> **GIVEN INFORMATION**:
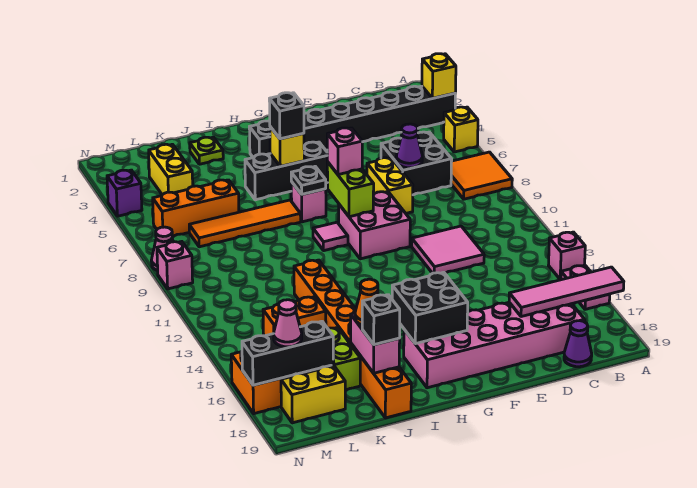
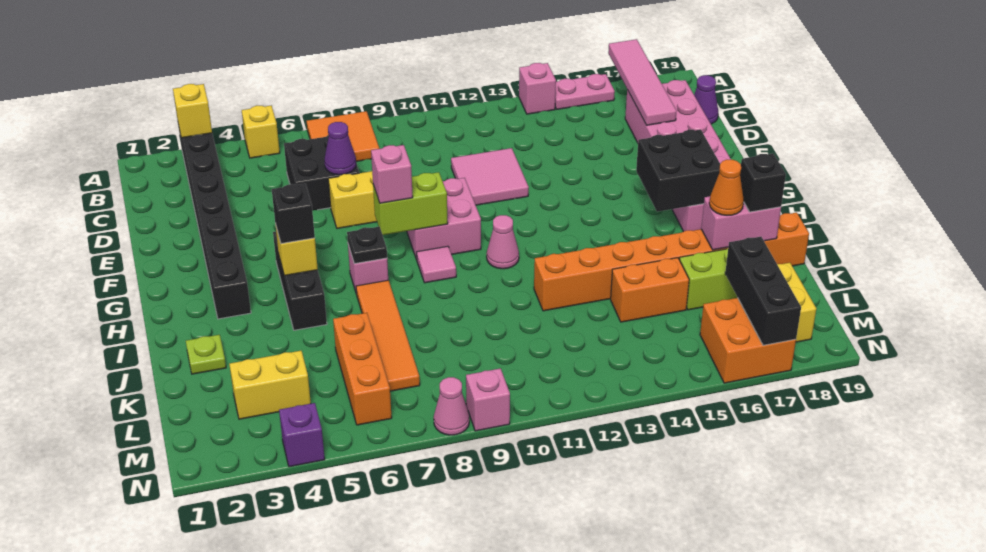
orange brick K14:L14 level 1 -> orange brick K14:K15 level 1
pink cone M17 level 3 -> pink cone H11 level 1

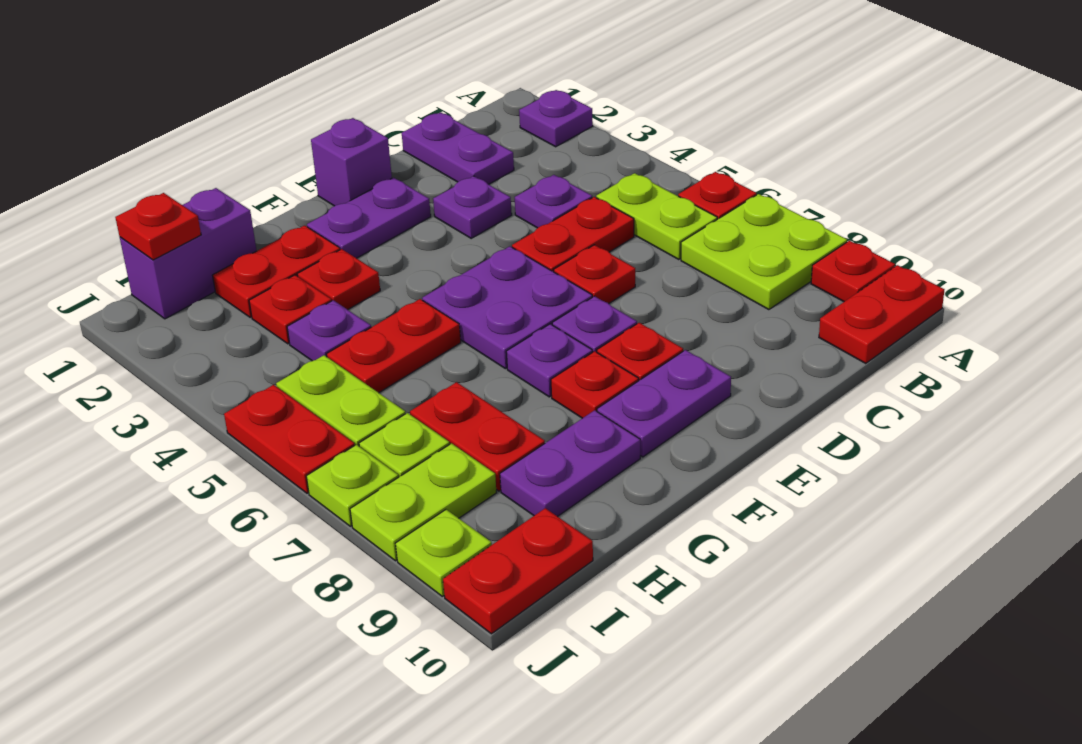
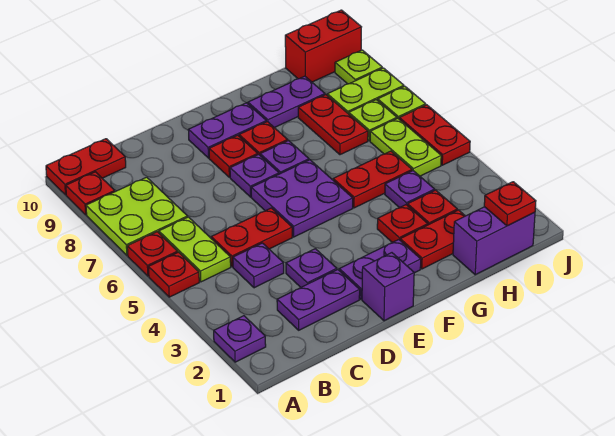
purple plate C1:C2 level 1 -> purple plate C2:D2 level 1
red plate D6 level 1 -> red plate A5 level 1
red plate I10:J10 level 1 -> red brick I10:J10 level 1

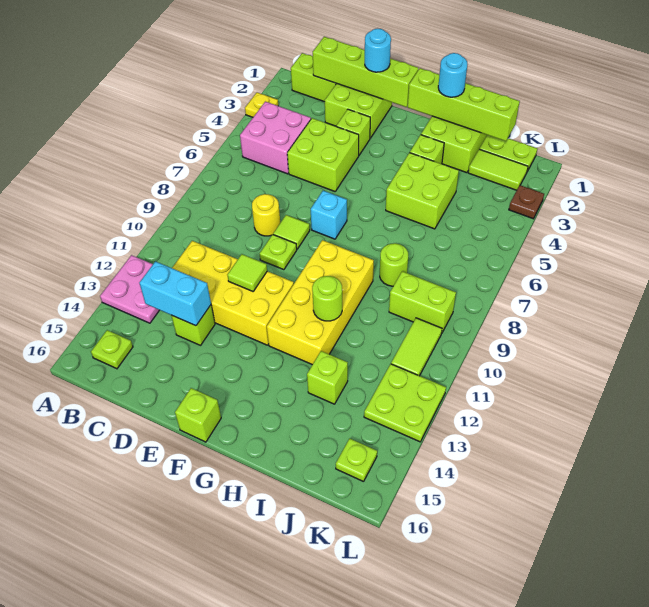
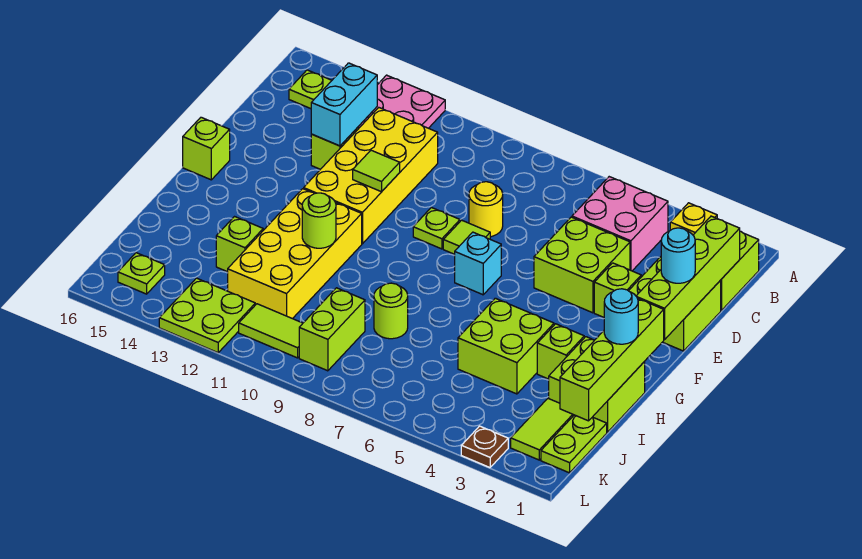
yellow brick G9:H12 level 1 -> yellow brick G11:J12 level 1

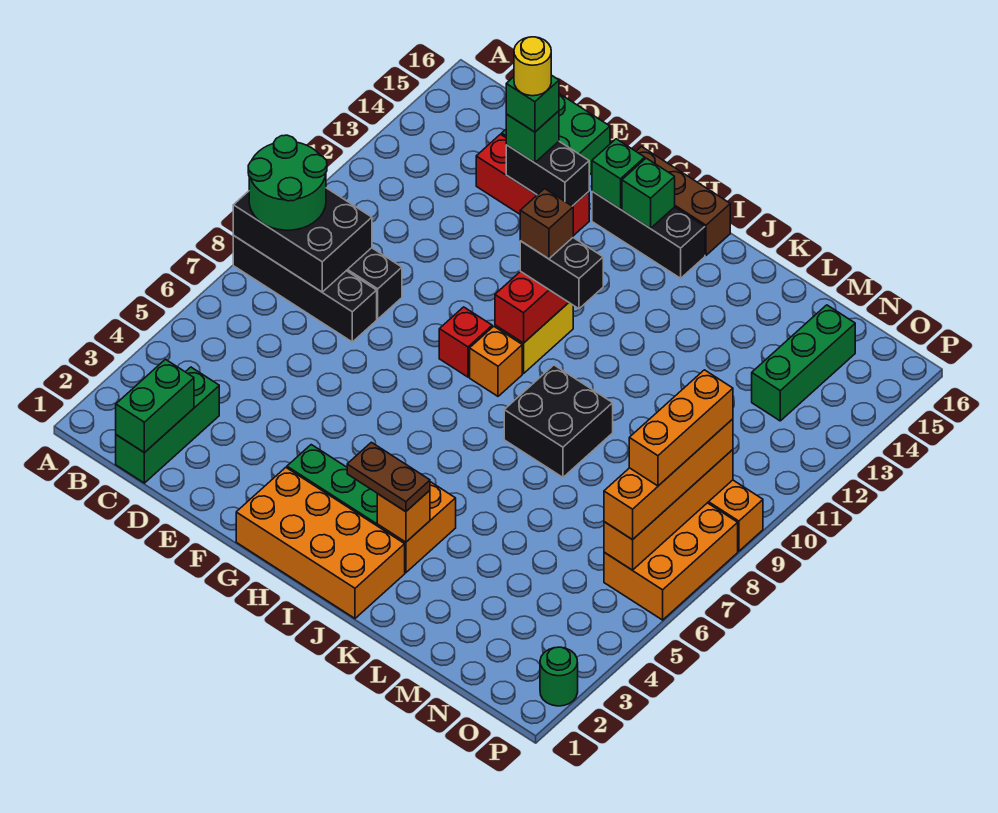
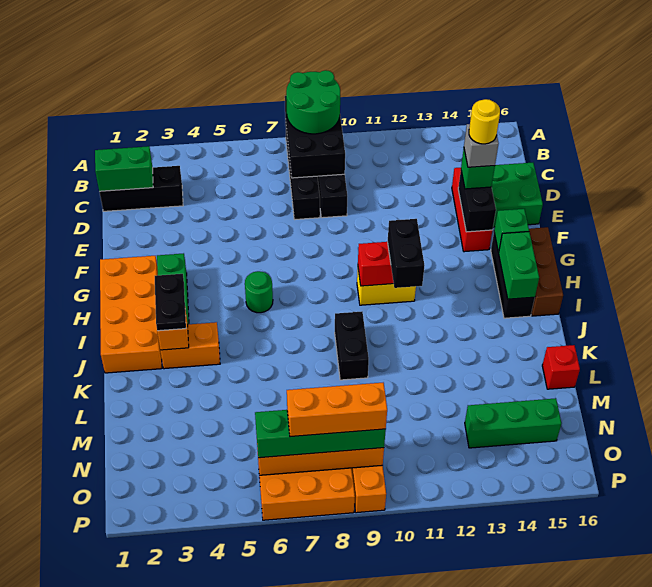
green brick C1:C3 level 1 -> black brick C1:C3 level 1
green brick E14 level 4 -> grey brick E14 level 4
red brick G9 level 1 -> red brick L16 level 1
orange brick H9 level 1 -> none
brown brick H11 level 4 -> none
green brick H15 level 2 -> green brick H15:I15 level 2
brown plate I3:J3 level 3 -> black plate I3:J3 level 3
black brick J8:K9 level 1 -> black brick J9:K9 level 1
orange brick O6:O9 level 3 -> green brick O6:O9 level 3
green round brick P2 level 1 -> green round brick H6 level 1

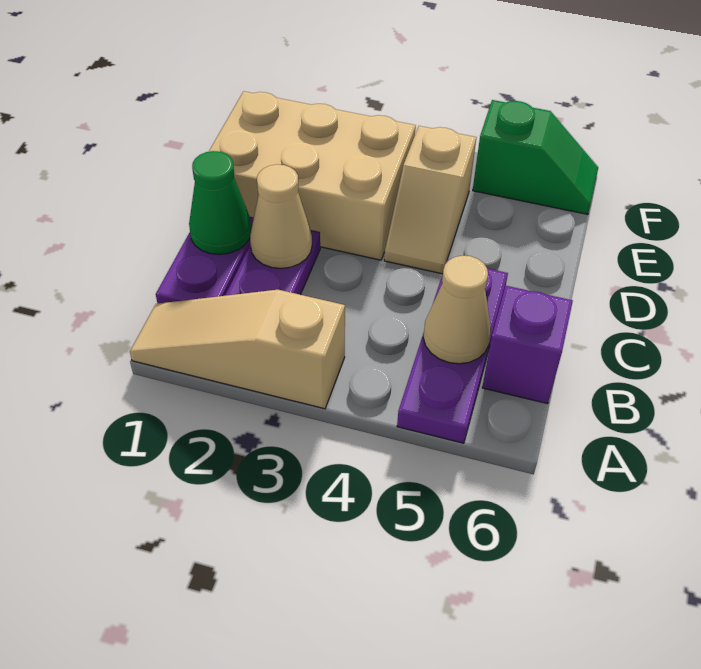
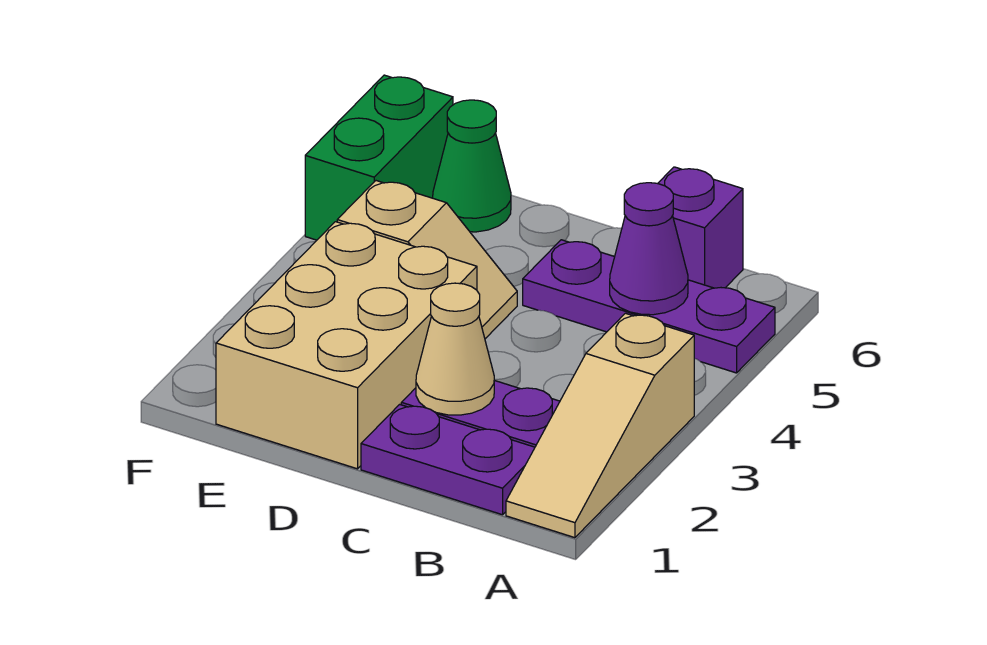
tan cone B5 level 2 -> purple cone B5 level 2
green cone C1 level 2 -> green cone E6 level 1
green slope F5:F6 level 1 top 5 -> green brick F5:F6 level 1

> **ABOUT THIS EXERCISE**: Could you write out every record exactly, leaving the pictures out?

> **ANSWER SPACE**:
orange brick K14:L14 level 1 -> orange brick K14:K15 level 1
pink cone M17 level 3 -> pink cone H11 level 1

purple plate C1:C2 level 1 -> purple plate C2:D2 level 1
red plate D6 level 1 -> red plate A5 level 1
red plate I10:J10 level 1 -> red brick I10:J10 level 1

yellow brick G9:H12 level 1 -> yellow brick G11:J12 level 1

green brick C1:C3 level 1 -> black brick C1:C3 level 1
green brick E14 level 4 -> grey brick E14 level 4
red brick G9 level 1 -> red brick L16 level 1
orange brick H9 level 1 -> none
brown brick H11 level 4 -> none
green brick H15 level 2 -> green brick H15:I15 level 2
brown plate I3:J3 level 3 -> black plate I3:J3 level 3
black brick J8:K9 level 1 -> black brick J9:K9 level 1
orange brick O6:O9 level 3 -> green brick O6:O9 level 3
green round brick P2 level 1 -> green round brick H6 level 1

tan cone B5 level 2 -> purple cone B5 level 2
green cone C1 level 2 -> green cone E6 level 1
green slope F5:F6 level 1 top 5 -> green brick F5:F6 level 1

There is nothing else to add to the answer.